(WRITTEN TASK) Exact reproduction of all the data is needed.

(RECORDS SUPPLIED)

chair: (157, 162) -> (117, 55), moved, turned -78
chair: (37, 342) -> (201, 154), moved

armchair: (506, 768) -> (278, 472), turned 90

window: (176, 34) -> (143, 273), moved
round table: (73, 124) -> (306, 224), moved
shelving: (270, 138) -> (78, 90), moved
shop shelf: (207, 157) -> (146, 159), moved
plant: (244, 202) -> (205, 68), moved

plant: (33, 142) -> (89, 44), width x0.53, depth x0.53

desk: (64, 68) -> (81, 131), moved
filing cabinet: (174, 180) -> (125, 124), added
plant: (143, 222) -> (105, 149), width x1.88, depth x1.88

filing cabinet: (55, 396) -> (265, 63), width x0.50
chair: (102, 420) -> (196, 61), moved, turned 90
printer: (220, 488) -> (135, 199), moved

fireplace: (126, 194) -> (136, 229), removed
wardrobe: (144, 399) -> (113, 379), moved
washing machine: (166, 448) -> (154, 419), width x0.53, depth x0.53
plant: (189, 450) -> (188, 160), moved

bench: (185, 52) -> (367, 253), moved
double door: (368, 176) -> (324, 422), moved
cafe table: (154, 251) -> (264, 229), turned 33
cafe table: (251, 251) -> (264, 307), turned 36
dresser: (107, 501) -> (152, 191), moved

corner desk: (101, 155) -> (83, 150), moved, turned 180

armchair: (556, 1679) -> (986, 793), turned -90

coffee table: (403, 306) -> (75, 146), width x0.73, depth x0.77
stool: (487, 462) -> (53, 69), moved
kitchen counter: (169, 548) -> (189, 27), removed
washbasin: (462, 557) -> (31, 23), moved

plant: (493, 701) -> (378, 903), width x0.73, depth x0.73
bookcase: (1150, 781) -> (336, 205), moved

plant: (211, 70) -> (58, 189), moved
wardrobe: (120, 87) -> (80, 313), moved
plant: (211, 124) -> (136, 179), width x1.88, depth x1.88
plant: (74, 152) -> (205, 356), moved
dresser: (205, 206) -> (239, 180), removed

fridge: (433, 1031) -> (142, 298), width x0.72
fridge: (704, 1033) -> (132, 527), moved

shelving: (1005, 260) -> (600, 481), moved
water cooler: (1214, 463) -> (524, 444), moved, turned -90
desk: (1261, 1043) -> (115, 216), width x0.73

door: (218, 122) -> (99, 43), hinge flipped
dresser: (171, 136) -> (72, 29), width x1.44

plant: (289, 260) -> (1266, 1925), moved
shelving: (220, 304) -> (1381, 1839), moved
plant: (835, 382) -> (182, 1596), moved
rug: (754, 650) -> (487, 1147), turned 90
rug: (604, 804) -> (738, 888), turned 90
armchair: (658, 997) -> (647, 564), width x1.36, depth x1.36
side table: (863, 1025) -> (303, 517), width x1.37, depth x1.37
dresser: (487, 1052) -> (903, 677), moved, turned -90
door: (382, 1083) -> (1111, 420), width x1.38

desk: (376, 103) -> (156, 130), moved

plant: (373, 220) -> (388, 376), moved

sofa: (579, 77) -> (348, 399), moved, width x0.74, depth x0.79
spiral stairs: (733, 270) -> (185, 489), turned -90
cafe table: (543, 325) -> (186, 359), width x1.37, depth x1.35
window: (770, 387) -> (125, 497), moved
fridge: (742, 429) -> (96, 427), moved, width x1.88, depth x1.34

(WRITTEN SOLUTION)
chair: (157, 162) -> (117, 55), moved, turned -78
chair: (37, 342) -> (201, 154), moved

armchair: (506, 768) -> (278, 472), turned 90

window: (176, 34) -> (143, 273), moved
round table: (73, 124) -> (306, 224), moved
shelving: (270, 138) -> (78, 90), moved
shop shelf: (207, 157) -> (146, 159), moved
plant: (244, 202) -> (205, 68), moved

plant: (33, 142) -> (89, 44), width x0.53, depth x0.53

desk: (64, 68) -> (81, 131), moved
filing cabinet: (174, 180) -> (125, 124), added
plant: (143, 222) -> (105, 149), width x1.88, depth x1.88

filing cabinet: (55, 396) -> (265, 63), width x0.50
chair: (102, 420) -> (196, 61), moved, turned 90
printer: (220, 488) -> (135, 199), moved

fireplace: (126, 194) -> (136, 229), removed
wardrobe: (144, 399) -> (113, 379), moved
washing machine: (166, 448) -> (154, 419), width x0.53, depth x0.53
plant: (189, 450) -> (188, 160), moved

bench: (185, 52) -> (367, 253), moved
double door: (368, 176) -> (324, 422), moved
cafe table: (154, 251) -> (264, 229), turned 33
cafe table: (251, 251) -> (264, 307), turned 36
dresser: (107, 501) -> (152, 191), moved

corner desk: (101, 155) -> (83, 150), moved, turned 180

armchair: (556, 1679) -> (986, 793), turned -90

coffee table: (403, 306) -> (75, 146), width x0.73, depth x0.77
stool: (487, 462) -> (53, 69), moved
kitchen counter: (169, 548) -> (189, 27), removed
washbasin: (462, 557) -> (31, 23), moved

plant: (493, 701) -> (378, 903), width x0.73, depth x0.73
bookcase: (1150, 781) -> (336, 205), moved

plant: (211, 70) -> (58, 189), moved
wardrobe: (120, 87) -> (80, 313), moved
plant: (211, 124) -> (136, 179), width x1.88, depth x1.88
plant: (74, 152) -> (205, 356), moved
dresser: (205, 206) -> (239, 180), removed

fridge: (433, 1031) -> (142, 298), width x0.72
fridge: (704, 1033) -> (132, 527), moved

shelving: (1005, 260) -> (600, 481), moved
water cooler: (1214, 463) -> (524, 444), moved, turned -90
desk: (1261, 1043) -> (115, 216), width x0.73

door: (218, 122) -> (99, 43), hinge flipped
dresser: (171, 136) -> (72, 29), width x1.44

plant: (289, 260) -> (1266, 1925), moved
shelving: (220, 304) -> (1381, 1839), moved
plant: (835, 382) -> (182, 1596), moved
rug: (754, 650) -> (487, 1147), turned 90
rug: (604, 804) -> (738, 888), turned 90
armchair: (658, 997) -> (647, 564), width x1.36, depth x1.36
side table: (863, 1025) -> (303, 517), width x1.37, depth x1.37
dresser: (487, 1052) -> (903, 677), moved, turned -90
door: (382, 1083) -> (1111, 420), width x1.38

desk: (376, 103) -> (156, 130), moved

plant: (373, 220) -> (388, 376), moved

sofa: (579, 77) -> (348, 399), moved, width x0.74, depth x0.79
spiral stairs: (733, 270) -> (185, 489), turned -90
cafe table: (543, 325) -> (186, 359), width x1.37, depth x1.35
window: (770, 387) -> (125, 497), moved
fridge: (742, 429) -> (96, 427), moved, width x1.88, depth x1.34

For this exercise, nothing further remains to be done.